= Instructions for the task =
Please copy out every line in the entries that includes the word "moved".

= Supplied data =
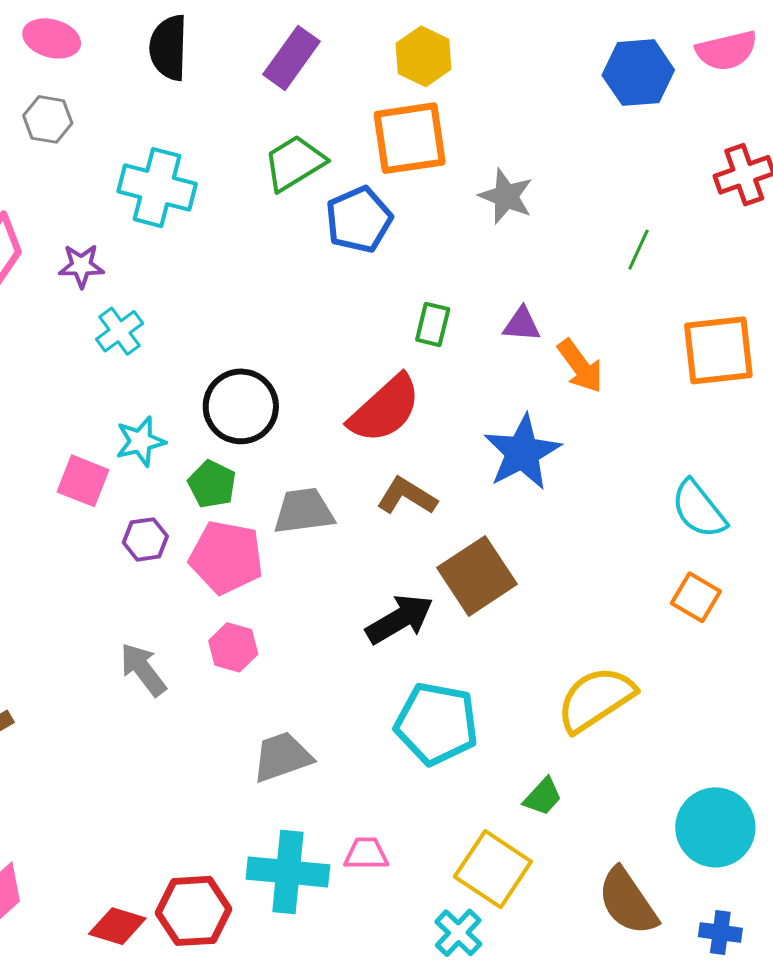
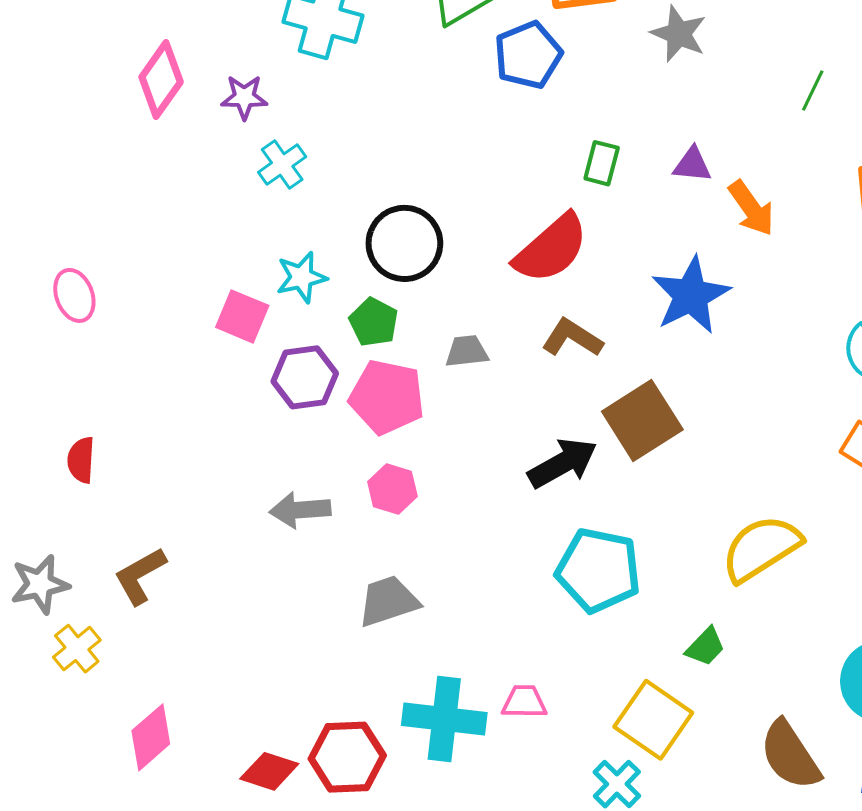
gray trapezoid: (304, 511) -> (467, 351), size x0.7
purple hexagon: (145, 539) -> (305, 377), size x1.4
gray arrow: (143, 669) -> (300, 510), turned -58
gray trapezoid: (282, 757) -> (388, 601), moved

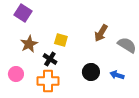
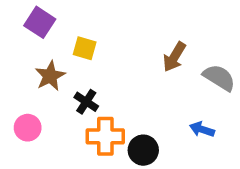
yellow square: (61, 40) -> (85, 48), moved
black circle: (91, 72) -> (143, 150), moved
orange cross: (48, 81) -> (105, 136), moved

= Solution to the exercise =
gray trapezoid: (282, 757) -> (388, 601), moved
yellow square: (61, 40) -> (85, 48), moved
black circle: (91, 72) -> (143, 150), moved
orange cross: (48, 81) -> (105, 136), moved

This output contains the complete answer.